Restate verbatim the span of lines below between the line with "170] | x1.73 |" and the line with "swapped | egg/white", including those two lines, and only that span.
START Material supplied
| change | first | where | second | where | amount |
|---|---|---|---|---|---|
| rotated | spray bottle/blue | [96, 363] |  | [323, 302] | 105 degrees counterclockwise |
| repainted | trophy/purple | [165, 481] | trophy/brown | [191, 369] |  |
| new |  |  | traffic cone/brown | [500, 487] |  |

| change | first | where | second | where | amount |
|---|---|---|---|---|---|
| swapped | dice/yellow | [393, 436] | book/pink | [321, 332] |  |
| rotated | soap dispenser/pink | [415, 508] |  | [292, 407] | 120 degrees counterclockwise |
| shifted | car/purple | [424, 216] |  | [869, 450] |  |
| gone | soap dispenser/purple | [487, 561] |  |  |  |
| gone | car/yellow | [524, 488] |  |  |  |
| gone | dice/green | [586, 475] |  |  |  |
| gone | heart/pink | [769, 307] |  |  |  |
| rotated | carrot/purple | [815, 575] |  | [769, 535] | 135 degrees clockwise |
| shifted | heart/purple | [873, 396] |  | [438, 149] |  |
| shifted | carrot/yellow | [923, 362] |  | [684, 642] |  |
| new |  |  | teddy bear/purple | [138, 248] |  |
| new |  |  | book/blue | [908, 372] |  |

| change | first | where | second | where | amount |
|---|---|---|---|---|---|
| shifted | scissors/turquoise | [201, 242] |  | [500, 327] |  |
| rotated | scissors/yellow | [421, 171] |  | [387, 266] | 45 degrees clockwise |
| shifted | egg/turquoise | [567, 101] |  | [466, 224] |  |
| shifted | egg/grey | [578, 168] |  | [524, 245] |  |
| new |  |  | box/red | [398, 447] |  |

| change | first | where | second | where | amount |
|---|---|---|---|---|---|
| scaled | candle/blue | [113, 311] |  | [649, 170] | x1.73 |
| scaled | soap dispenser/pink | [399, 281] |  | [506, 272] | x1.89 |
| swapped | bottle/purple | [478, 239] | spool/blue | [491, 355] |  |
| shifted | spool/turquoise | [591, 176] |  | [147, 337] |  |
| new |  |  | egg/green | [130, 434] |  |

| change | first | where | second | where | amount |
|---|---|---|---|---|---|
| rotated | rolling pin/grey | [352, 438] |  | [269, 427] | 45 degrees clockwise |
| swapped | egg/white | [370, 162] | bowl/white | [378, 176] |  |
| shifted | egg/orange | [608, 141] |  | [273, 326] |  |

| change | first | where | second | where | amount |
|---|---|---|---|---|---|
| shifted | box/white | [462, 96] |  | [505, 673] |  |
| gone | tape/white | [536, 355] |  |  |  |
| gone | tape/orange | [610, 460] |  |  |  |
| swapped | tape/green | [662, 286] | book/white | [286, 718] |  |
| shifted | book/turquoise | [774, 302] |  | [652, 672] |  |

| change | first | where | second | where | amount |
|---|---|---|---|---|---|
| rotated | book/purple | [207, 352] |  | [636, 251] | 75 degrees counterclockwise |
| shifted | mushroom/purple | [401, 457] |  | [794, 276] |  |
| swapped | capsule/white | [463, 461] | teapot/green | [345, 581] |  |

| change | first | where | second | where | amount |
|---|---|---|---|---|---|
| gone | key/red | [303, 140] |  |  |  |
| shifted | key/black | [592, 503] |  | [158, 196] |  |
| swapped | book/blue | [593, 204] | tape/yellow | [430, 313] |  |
END Material supplied
• **Output**
| scaled | candle/blue | [113, 311] |  | [649, 170] | x1.73 |
| scaled | soap dispenser/pink | [399, 281] |  | [506, 272] | x1.89 |
| swapped | bottle/purple | [478, 239] | spool/blue | [491, 355] |  |
| shifted | spool/turquoise | [591, 176] |  | [147, 337] |  |
| new |  |  | egg/green | [130, 434] |  |

| change | first | where | second | where | amount |
|---|---|---|---|---|---|
| rotated | rolling pin/grey | [352, 438] |  | [269, 427] | 45 degrees clockwise |
| swapped | egg/white | [370, 162] | bowl/white | [378, 176] |  |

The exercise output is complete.